§ GIVEN EXERCISE
Repeat word for word the lines of the records from the one holding "Esra: 02:04 -> none" through the end of the records, including both ends. Leave the pictures out of your answer.

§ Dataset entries
%%
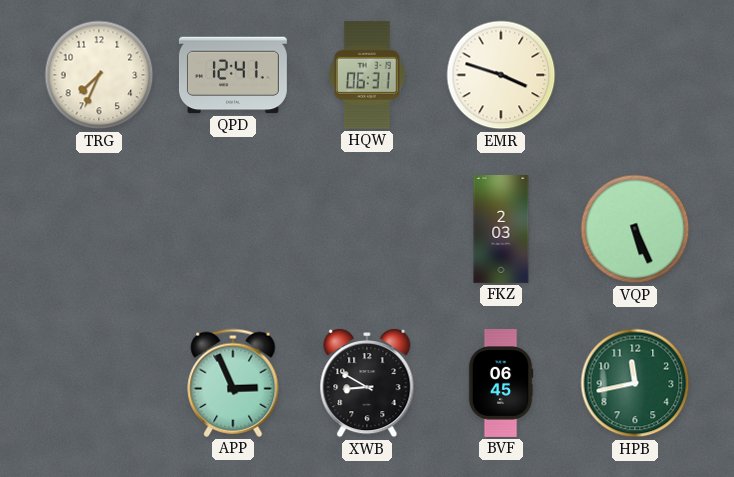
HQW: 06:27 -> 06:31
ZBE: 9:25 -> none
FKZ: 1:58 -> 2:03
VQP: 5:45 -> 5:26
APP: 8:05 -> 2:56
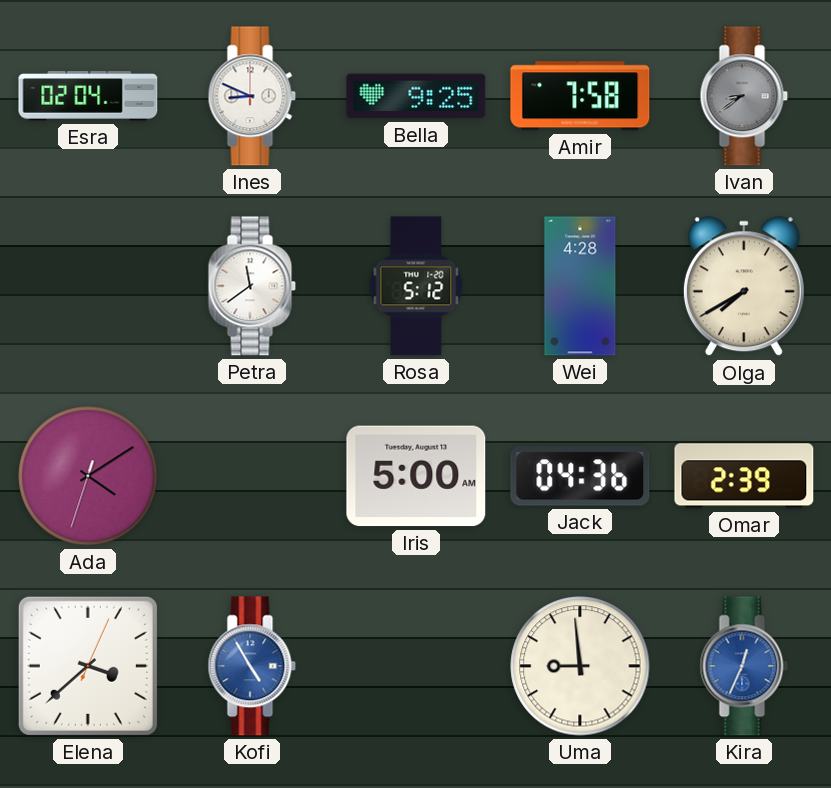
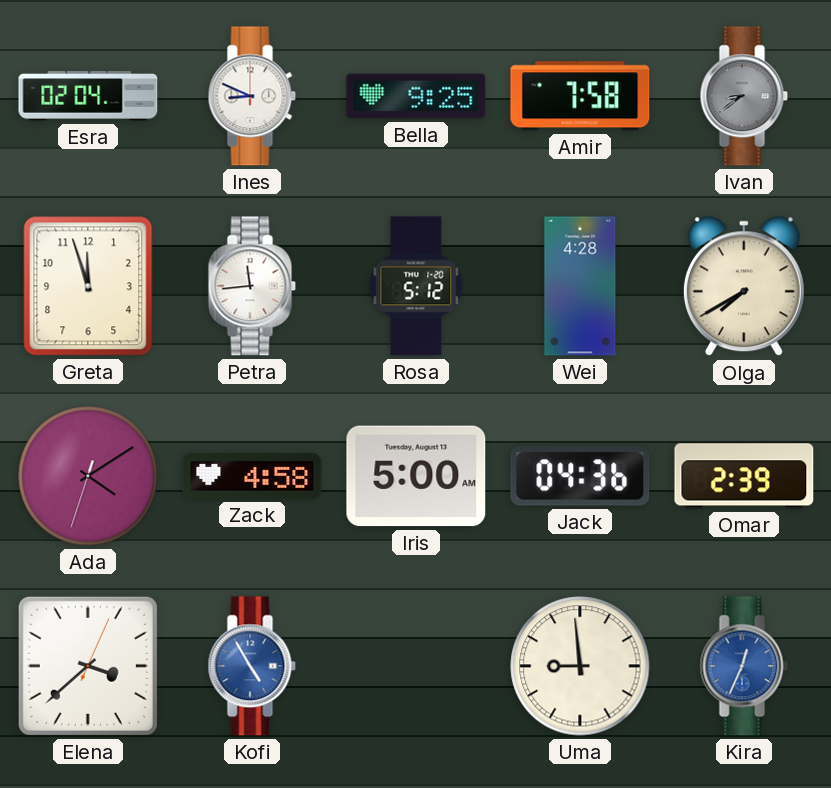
Greta: none -> 11:57
Petra: 11:39 -> 11:44
Zack: none -> 4:58
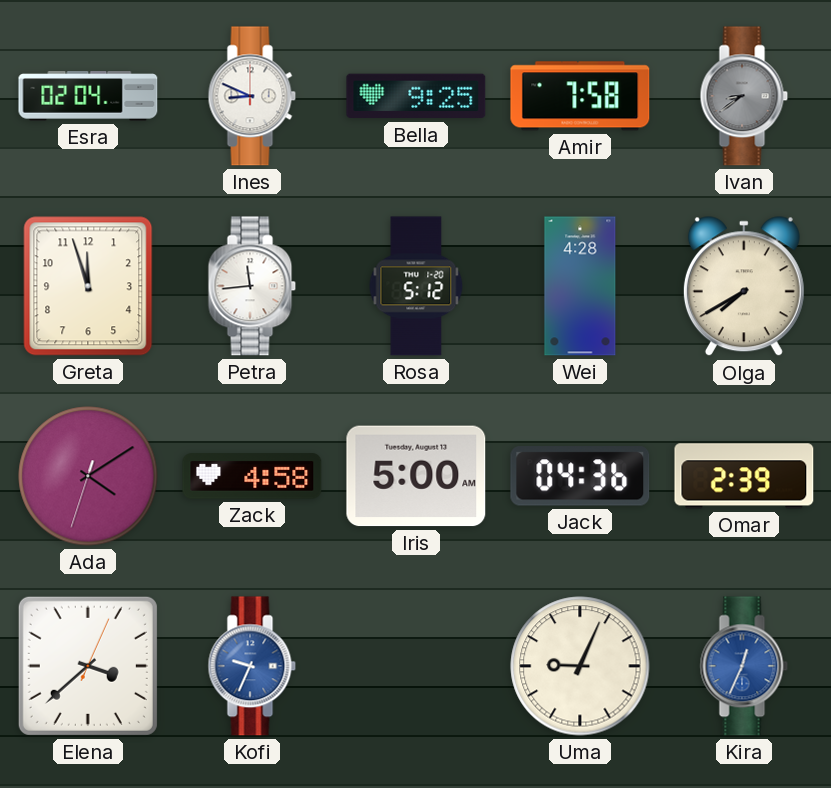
Kofi: 4:55 -> 9:34
Uma: 8:59 -> 9:04
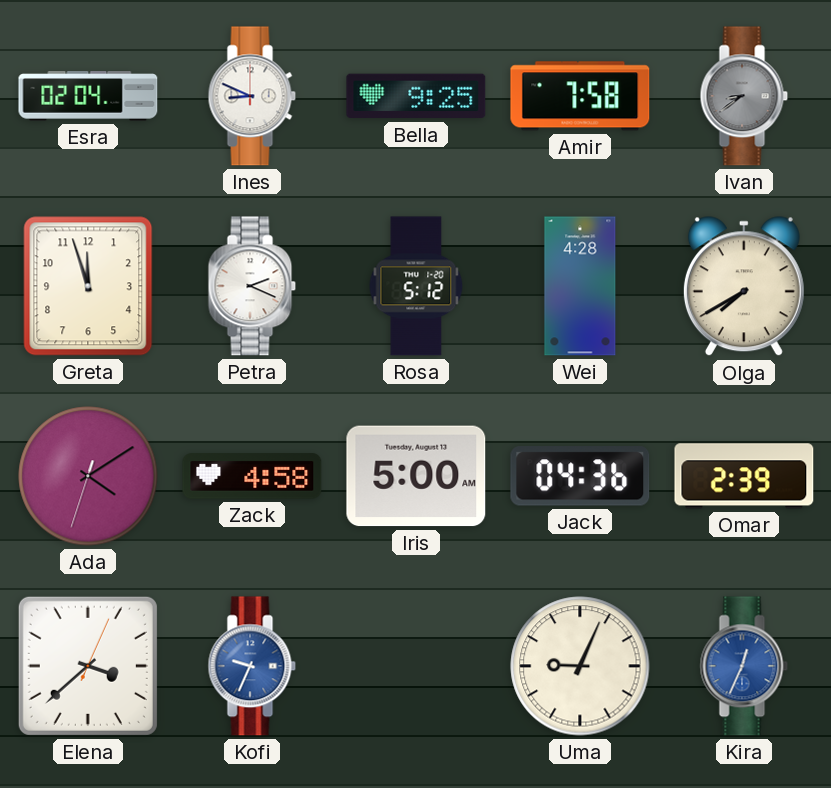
Petra: 11:44 -> 2:19
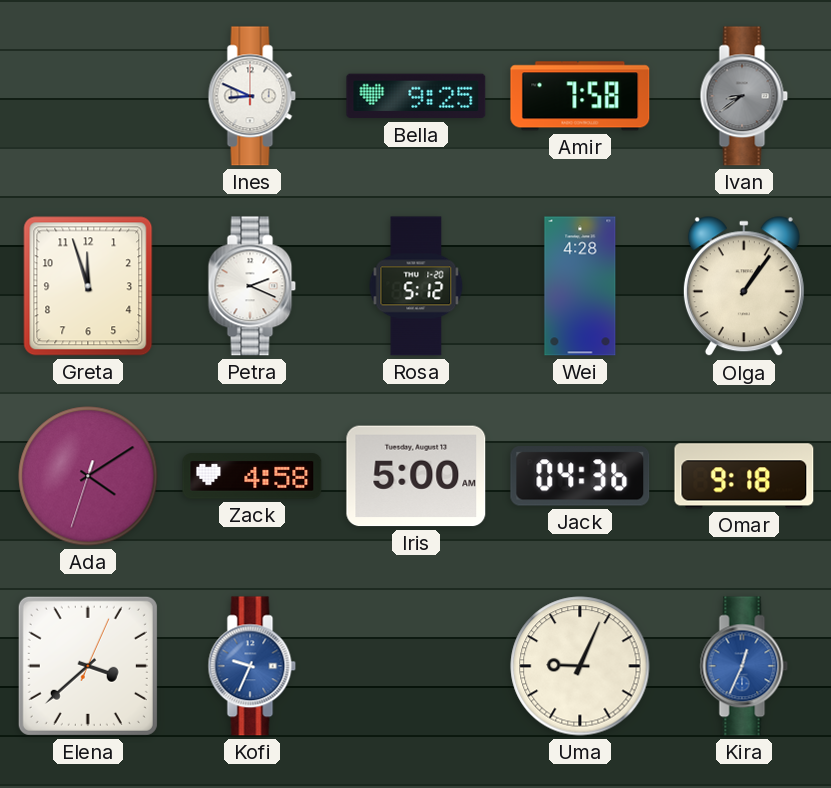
Esra: 02:04 -> none
Olga: 7:40 -> 1:06
Omar: 2:39 -> 9:18
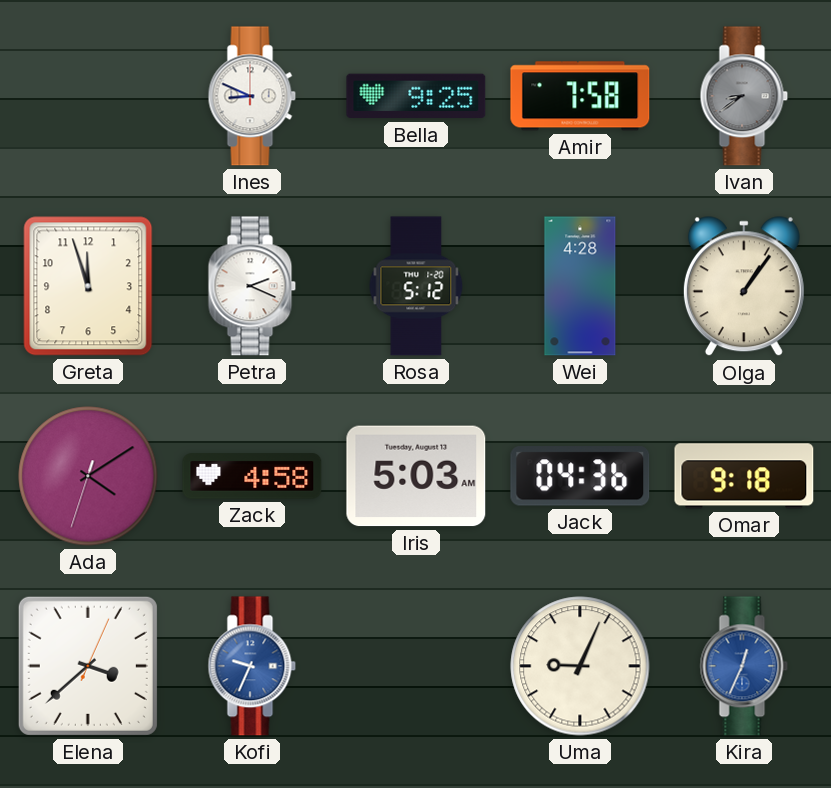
Iris: 5:00 -> 5:03
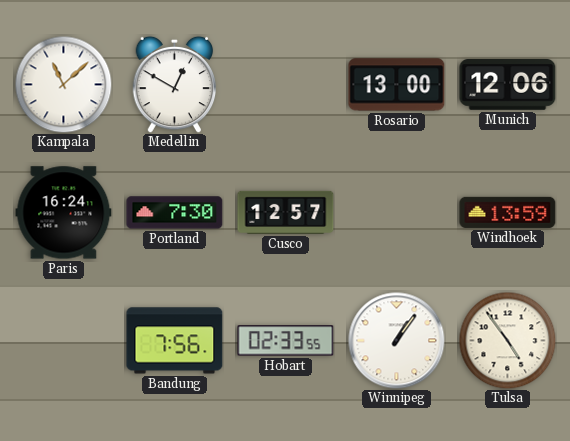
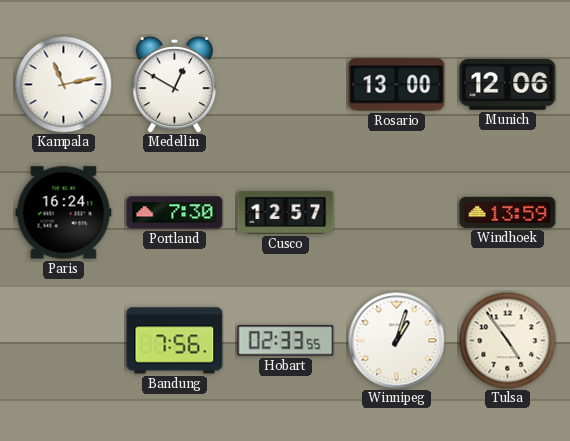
Kampala: 11:08 -> 11:13
Winnipeg: 1:06 -> 1:03
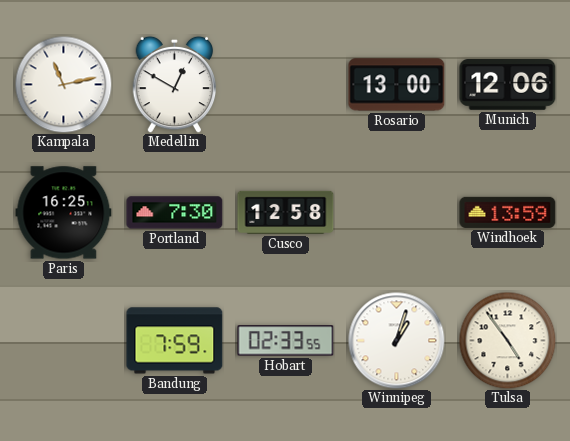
Paris: 16:24 -> 16:25
Cusco: 12:57 -> 12:58
Bandung: 7:56 -> 7:59
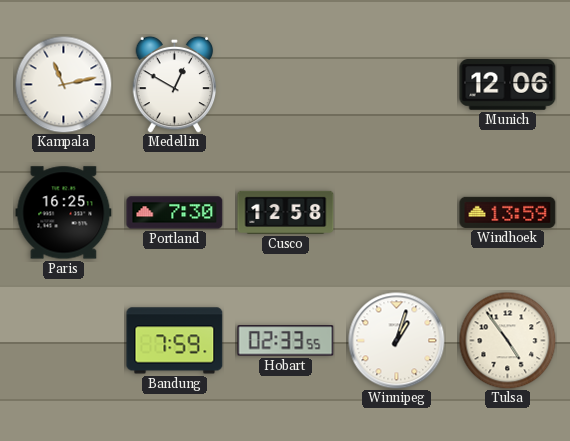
%%
§ SOLUTION TO THE PROBLEM
Esra: 02:04 -> none
Olga: 7:40 -> 1:06
Omar: 2:39 -> 9:18
Iris: 5:00 -> 5:03
Kampala: 11:08 -> 11:13
Winnipeg: 1:06 -> 1:03
Paris: 16:24 -> 16:25
Cusco: 12:57 -> 12:58
Bandung: 7:56 -> 7:59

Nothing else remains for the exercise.